The lines running from the one that contains "camera: 95 degrees right, 5 degrees down" to the end of the records below are what to reproduce, exactly and without pictures.

----- Supplied data

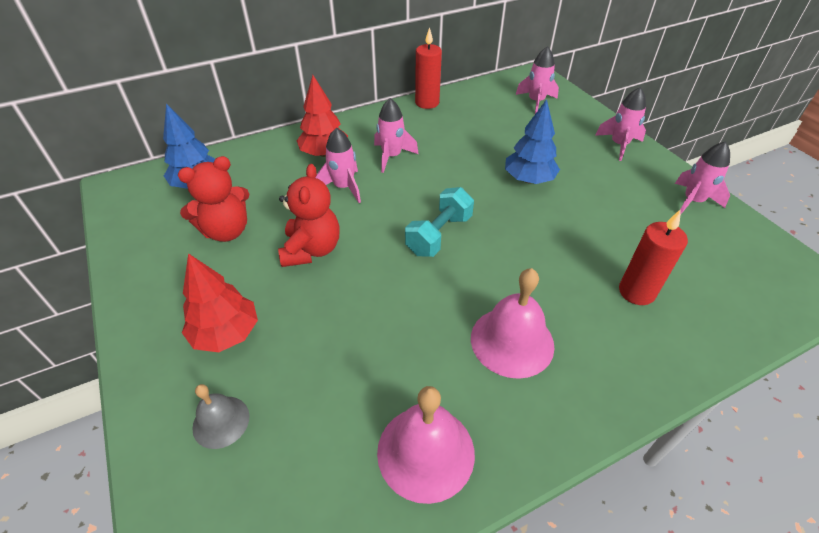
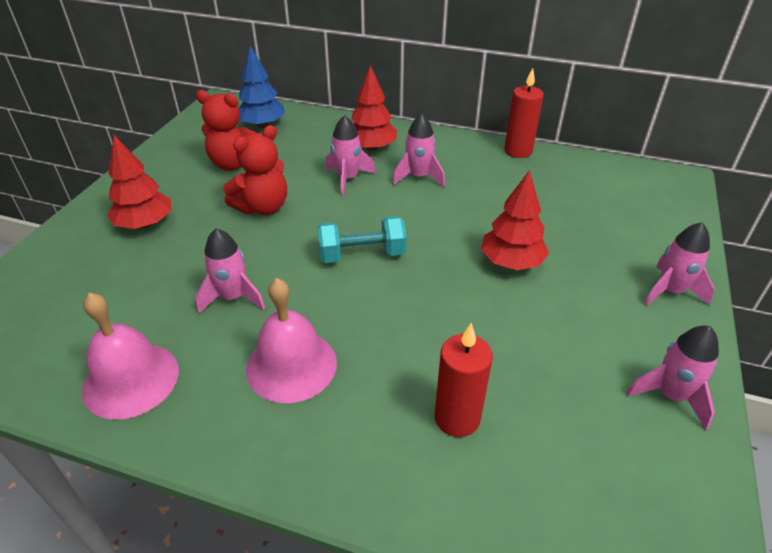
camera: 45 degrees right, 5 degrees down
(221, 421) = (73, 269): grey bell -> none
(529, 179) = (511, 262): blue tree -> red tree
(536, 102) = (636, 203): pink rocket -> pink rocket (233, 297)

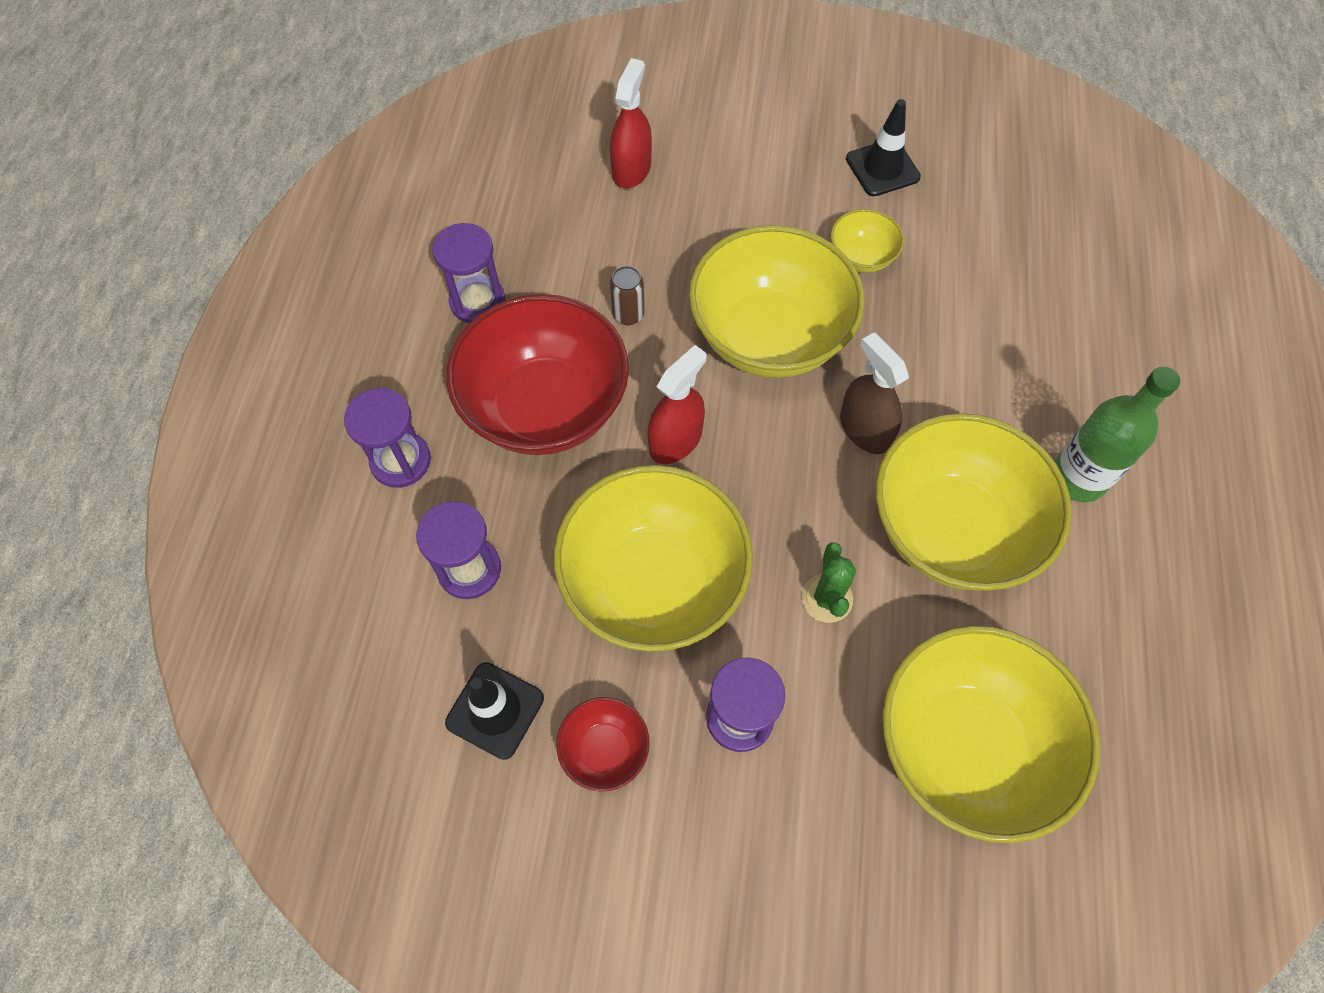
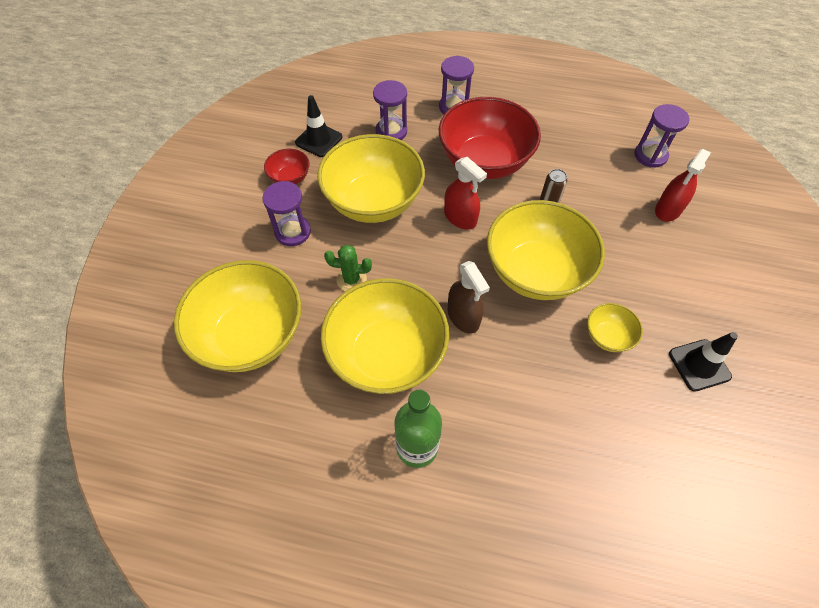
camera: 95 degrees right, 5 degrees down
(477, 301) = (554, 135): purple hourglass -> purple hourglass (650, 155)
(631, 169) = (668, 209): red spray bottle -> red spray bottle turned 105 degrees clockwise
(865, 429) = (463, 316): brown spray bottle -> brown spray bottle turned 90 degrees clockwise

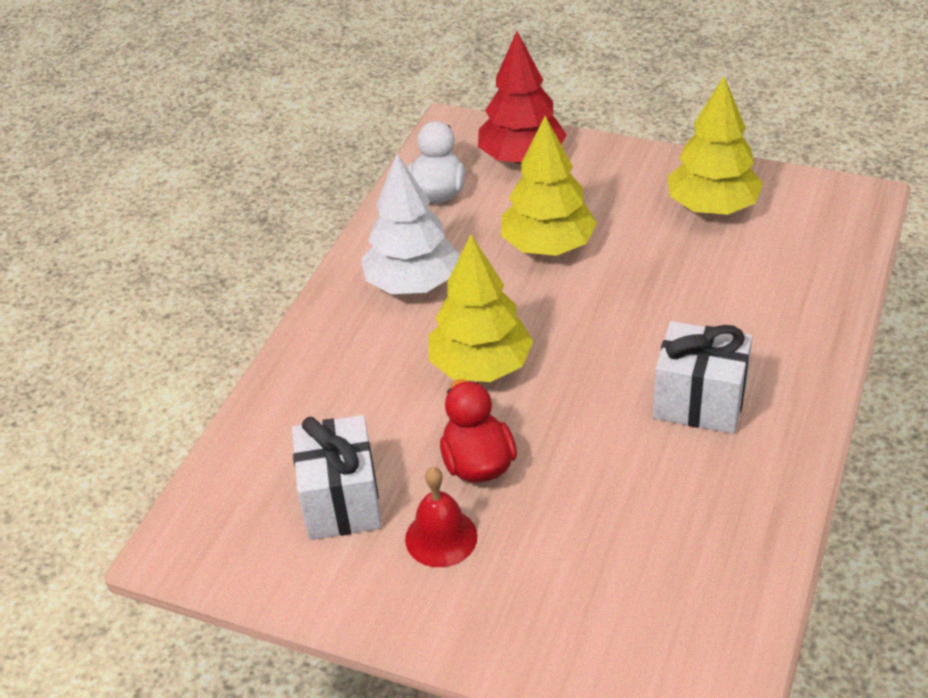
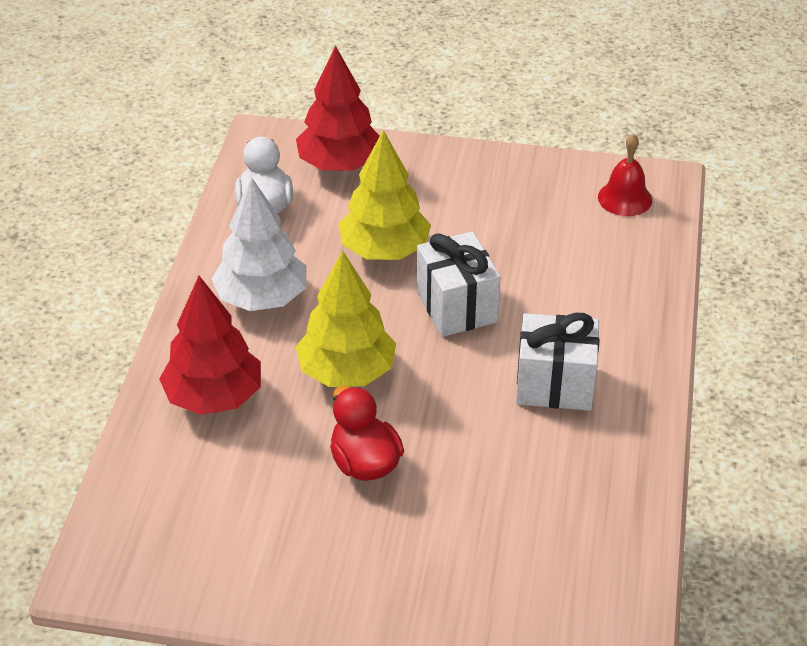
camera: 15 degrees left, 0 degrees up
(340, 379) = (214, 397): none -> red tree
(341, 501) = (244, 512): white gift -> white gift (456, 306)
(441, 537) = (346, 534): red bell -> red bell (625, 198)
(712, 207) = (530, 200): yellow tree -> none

----------

> Result of the exercise
camera: 95 degrees right, 5 degrees down
(477, 301) = (554, 135): purple hourglass -> purple hourglass (650, 155)
(631, 169) = (668, 209): red spray bottle -> red spray bottle turned 105 degrees clockwise
(865, 429) = (463, 316): brown spray bottle -> brown spray bottle turned 90 degrees clockwise

camera: 15 degrees left, 0 degrees up
(340, 379) = (214, 397): none -> red tree
(341, 501) = (244, 512): white gift -> white gift (456, 306)
(441, 537) = (346, 534): red bell -> red bell (625, 198)
(712, 207) = (530, 200): yellow tree -> none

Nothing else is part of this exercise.